(RECORD EXCERPTS):
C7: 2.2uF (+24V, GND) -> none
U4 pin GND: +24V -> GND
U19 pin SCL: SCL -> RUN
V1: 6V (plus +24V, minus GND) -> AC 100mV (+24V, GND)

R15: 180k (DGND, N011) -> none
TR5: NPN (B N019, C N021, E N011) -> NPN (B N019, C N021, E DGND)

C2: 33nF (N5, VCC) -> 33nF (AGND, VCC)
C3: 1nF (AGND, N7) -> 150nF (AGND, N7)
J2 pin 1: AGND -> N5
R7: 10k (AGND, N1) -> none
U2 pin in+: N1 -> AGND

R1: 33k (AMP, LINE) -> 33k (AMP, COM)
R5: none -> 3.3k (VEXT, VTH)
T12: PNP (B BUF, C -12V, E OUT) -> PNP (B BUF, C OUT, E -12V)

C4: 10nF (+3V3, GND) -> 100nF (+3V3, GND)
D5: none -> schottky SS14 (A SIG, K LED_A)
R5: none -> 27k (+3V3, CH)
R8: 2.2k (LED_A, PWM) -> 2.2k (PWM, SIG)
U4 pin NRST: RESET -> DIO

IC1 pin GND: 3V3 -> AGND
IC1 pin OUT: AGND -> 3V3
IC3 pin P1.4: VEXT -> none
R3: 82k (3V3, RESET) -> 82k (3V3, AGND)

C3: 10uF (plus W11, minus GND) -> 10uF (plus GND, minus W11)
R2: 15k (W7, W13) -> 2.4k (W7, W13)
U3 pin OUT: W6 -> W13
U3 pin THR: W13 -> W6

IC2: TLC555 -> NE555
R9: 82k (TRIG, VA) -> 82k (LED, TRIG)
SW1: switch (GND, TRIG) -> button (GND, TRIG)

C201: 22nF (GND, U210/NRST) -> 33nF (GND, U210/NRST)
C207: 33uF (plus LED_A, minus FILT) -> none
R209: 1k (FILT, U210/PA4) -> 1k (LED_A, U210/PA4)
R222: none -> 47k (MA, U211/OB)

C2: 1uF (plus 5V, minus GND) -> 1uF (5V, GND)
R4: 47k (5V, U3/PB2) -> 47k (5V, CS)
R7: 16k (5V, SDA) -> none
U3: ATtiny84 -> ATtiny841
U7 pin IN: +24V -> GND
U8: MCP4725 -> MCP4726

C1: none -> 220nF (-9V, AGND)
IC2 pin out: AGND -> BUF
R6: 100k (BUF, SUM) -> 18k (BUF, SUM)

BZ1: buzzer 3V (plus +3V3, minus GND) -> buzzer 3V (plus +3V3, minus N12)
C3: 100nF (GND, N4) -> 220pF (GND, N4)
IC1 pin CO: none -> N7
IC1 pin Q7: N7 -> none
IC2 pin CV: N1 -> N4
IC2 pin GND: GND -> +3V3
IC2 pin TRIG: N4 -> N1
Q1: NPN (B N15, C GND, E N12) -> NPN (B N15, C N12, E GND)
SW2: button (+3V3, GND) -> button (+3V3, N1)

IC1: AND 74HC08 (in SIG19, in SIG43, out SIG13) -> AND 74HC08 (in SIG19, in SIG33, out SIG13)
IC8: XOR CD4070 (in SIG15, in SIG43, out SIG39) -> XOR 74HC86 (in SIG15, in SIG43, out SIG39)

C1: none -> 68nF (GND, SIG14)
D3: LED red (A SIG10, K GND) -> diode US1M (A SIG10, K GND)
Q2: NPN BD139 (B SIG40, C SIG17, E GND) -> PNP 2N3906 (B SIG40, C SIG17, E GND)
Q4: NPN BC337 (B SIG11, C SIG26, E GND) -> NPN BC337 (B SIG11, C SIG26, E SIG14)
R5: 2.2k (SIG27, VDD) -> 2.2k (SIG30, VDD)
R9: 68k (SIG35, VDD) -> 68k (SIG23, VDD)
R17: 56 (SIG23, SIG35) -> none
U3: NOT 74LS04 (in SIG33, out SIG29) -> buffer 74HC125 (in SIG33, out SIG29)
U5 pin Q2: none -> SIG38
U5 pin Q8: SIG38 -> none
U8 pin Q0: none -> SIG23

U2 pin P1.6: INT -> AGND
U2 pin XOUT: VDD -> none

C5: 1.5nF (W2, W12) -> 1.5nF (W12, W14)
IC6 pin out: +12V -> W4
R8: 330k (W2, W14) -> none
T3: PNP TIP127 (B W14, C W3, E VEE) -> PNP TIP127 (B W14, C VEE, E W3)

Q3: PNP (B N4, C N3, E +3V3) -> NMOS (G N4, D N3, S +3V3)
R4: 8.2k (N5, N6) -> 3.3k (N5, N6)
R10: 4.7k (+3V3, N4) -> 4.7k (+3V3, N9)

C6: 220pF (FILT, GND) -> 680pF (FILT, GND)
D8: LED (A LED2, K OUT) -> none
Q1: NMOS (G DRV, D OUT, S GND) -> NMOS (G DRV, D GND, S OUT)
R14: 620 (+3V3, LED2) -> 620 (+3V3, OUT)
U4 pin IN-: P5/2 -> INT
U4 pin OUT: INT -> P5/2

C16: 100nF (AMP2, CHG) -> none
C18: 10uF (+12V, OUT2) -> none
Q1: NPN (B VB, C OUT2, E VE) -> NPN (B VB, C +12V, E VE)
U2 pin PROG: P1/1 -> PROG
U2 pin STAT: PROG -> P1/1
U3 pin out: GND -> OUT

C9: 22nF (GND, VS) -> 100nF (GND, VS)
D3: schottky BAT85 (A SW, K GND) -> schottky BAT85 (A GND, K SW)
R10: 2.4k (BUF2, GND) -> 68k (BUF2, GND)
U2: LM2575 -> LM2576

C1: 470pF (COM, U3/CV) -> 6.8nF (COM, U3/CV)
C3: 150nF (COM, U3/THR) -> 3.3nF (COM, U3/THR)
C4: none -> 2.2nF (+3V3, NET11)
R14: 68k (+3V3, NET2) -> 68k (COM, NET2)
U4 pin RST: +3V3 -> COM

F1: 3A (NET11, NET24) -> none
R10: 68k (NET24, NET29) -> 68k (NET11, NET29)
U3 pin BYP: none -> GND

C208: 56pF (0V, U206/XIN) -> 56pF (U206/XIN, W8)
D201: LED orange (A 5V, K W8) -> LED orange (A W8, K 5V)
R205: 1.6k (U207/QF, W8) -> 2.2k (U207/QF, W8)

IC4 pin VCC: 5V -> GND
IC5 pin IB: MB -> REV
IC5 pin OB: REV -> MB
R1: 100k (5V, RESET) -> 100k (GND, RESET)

(TASK):
For the string "DGND", give the number of lines in the records that contain it and nothing besides.

(TASK SOLUTION):
2